------ Recorded information ------

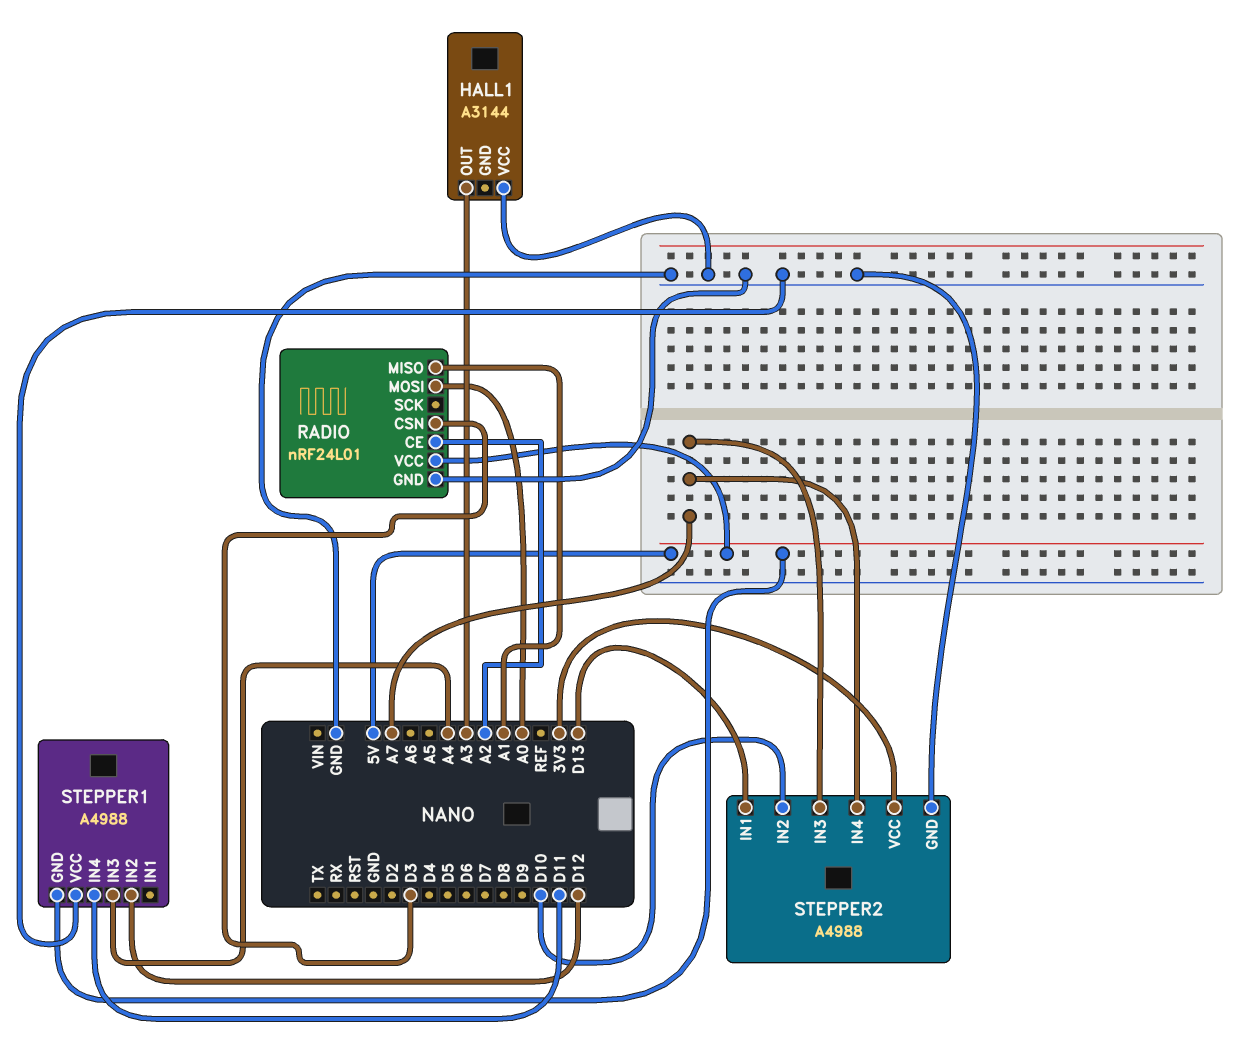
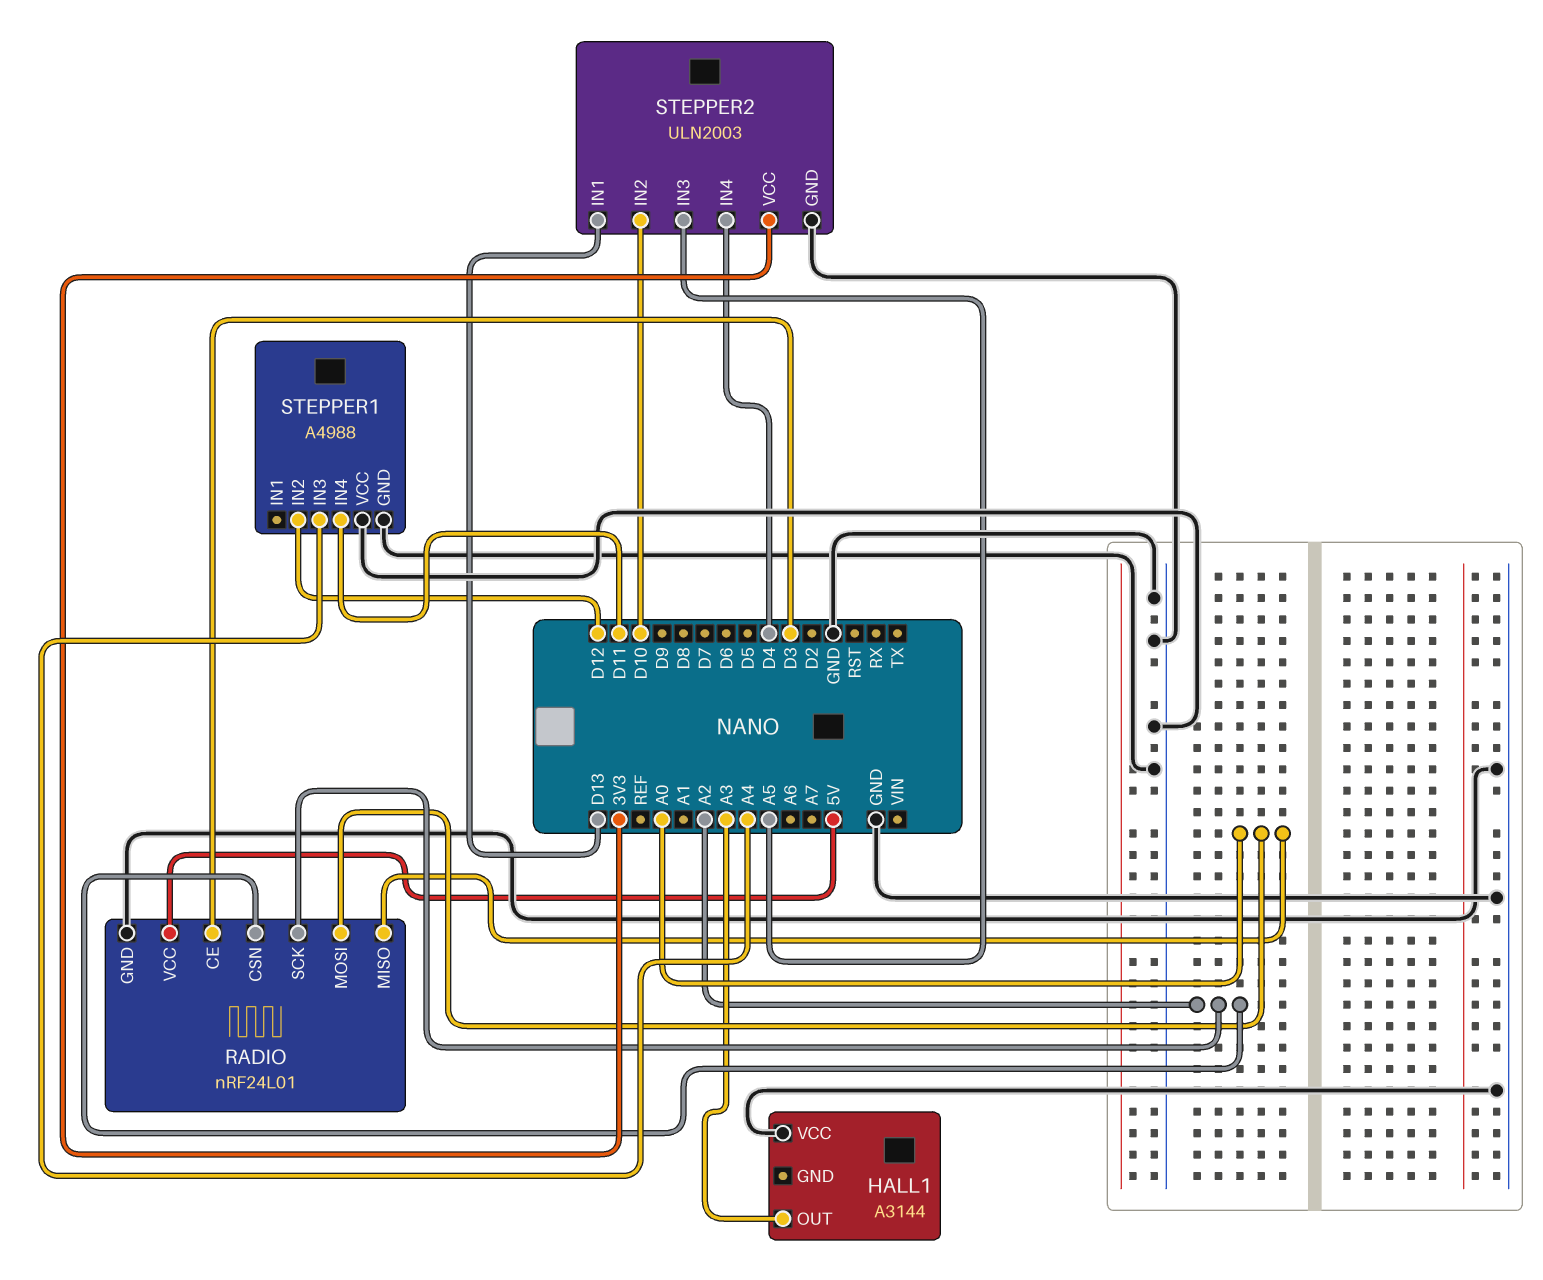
RADIO pin CE: A2 -> D3
RADIO pin CSN: D3 -> A2
RADIO pin MISO: A1 -> A0
RADIO pin SCK: none -> A2
STEPPER1 pin GND: 5V -> GND
STEPPER2: A4988 -> ULN2003
STEPPER2 pin IN3: A7 -> A5
STEPPER2 pin IN4: A7 -> D4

------

▶ **How to complete this task**
Transcribe word for word the lines from the one holding "RADIO pin MISO: A1 -> A0" to the last line of the listing above, inclusive.

▶ **Response area**
RADIO pin MISO: A1 -> A0
RADIO pin SCK: none -> A2
STEPPER1 pin GND: 5V -> GND
STEPPER2: A4988 -> ULN2003
STEPPER2 pin IN3: A7 -> A5
STEPPER2 pin IN4: A7 -> D4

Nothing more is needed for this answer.